-- DATA IN THIS EXERCISE follows --

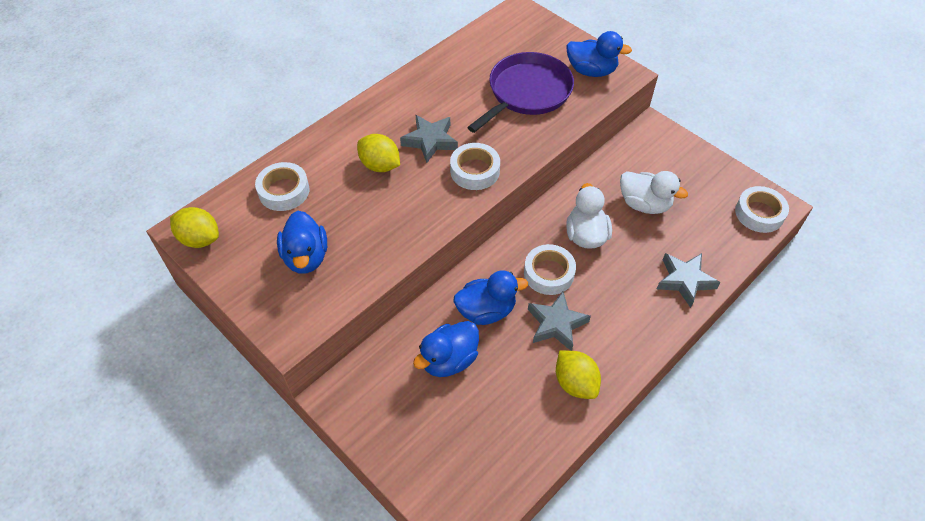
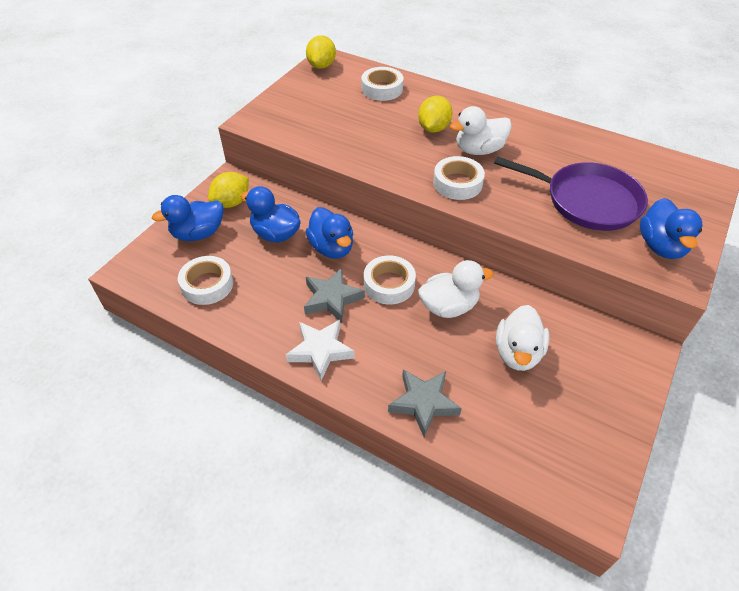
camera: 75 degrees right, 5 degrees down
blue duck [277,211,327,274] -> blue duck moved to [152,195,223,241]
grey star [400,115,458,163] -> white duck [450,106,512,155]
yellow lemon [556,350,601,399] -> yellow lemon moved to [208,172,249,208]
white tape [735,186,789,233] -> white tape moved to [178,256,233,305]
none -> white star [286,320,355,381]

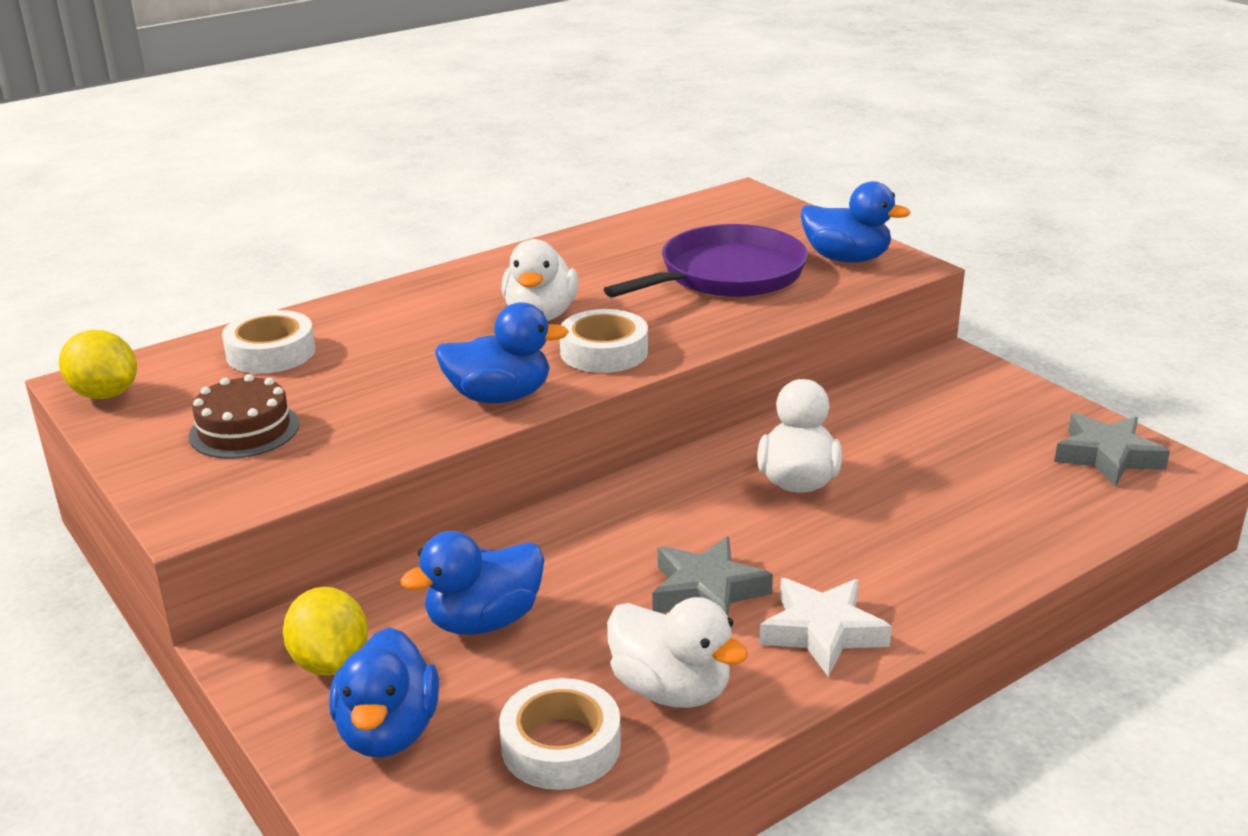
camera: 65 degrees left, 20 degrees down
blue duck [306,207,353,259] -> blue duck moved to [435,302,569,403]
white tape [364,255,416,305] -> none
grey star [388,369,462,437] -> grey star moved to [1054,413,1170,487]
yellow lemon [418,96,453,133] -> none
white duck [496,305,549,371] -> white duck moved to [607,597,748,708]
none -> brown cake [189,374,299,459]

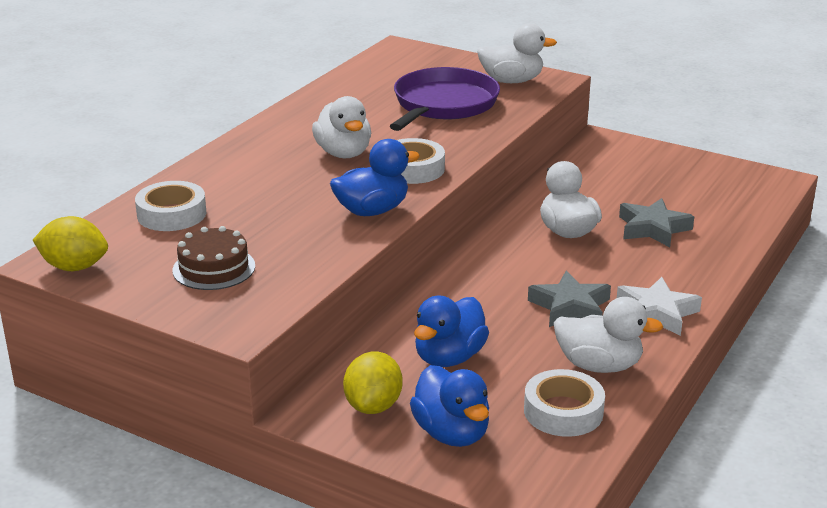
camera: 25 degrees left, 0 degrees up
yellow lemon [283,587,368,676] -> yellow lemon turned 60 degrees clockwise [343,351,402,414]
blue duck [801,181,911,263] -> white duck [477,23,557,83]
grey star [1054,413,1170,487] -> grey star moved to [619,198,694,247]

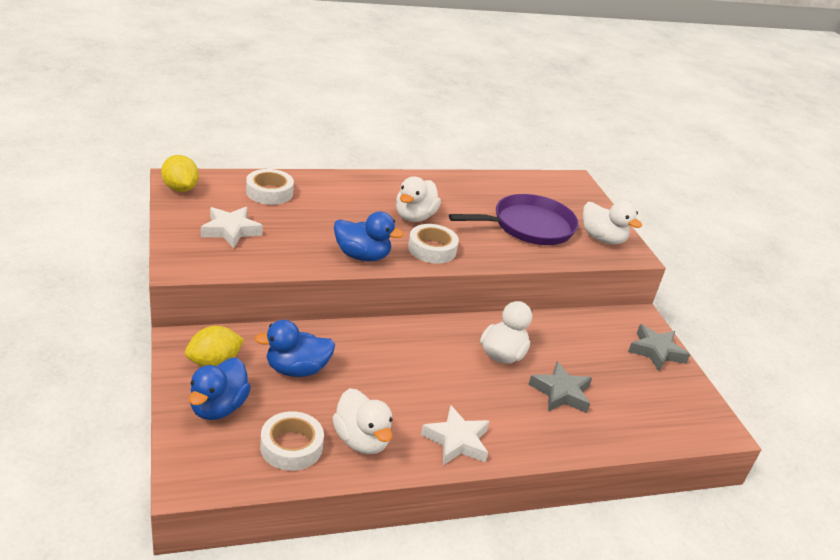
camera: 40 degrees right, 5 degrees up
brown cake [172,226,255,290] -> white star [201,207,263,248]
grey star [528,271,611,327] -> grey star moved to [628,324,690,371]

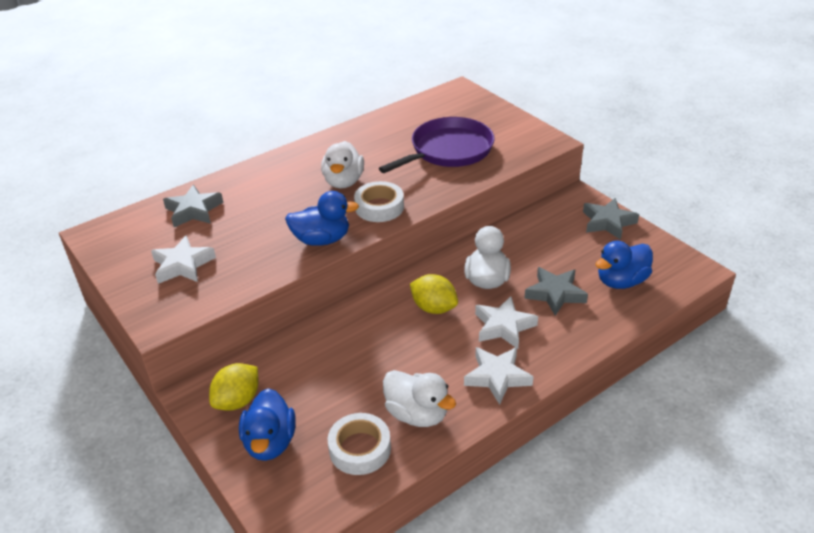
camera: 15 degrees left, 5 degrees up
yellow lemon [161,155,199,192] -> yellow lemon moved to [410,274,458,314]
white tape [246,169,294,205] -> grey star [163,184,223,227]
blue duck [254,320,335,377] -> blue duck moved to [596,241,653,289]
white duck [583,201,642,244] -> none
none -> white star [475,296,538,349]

-- DATA IN THIS EXERCISE concluded --

PROBLEM TO WORK ON:
Set down the whole listing word for word, omitting the pictures.

ANSWER TO THE EXERCISE:
camera: 75 degrees right, 5 degrees down
blue duck [277,211,327,274] -> blue duck moved to [152,195,223,241]
grey star [400,115,458,163] -> white duck [450,106,512,155]
yellow lemon [556,350,601,399] -> yellow lemon moved to [208,172,249,208]
white tape [735,186,789,233] -> white tape moved to [178,256,233,305]
none -> white star [286,320,355,381]

camera: 65 degrees left, 20 degrees down
blue duck [306,207,353,259] -> blue duck moved to [435,302,569,403]
white tape [364,255,416,305] -> none
grey star [388,369,462,437] -> grey star moved to [1054,413,1170,487]
yellow lemon [418,96,453,133] -> none
white duck [496,305,549,371] -> white duck moved to [607,597,748,708]
none -> brown cake [189,374,299,459]

camera: 25 degrees left, 0 degrees up
yellow lemon [283,587,368,676] -> yellow lemon turned 60 degrees clockwise [343,351,402,414]
blue duck [801,181,911,263] -> white duck [477,23,557,83]
grey star [1054,413,1170,487] -> grey star moved to [619,198,694,247]

camera: 40 degrees right, 5 degrees up
brown cake [172,226,255,290] -> white star [201,207,263,248]
grey star [528,271,611,327] -> grey star moved to [628,324,690,371]

camera: 15 degrees left, 5 degrees up
yellow lemon [161,155,199,192] -> yellow lemon moved to [410,274,458,314]
white tape [246,169,294,205] -> grey star [163,184,223,227]
blue duck [254,320,335,377] -> blue duck moved to [596,241,653,289]
white duck [583,201,642,244] -> none
none -> white star [475,296,538,349]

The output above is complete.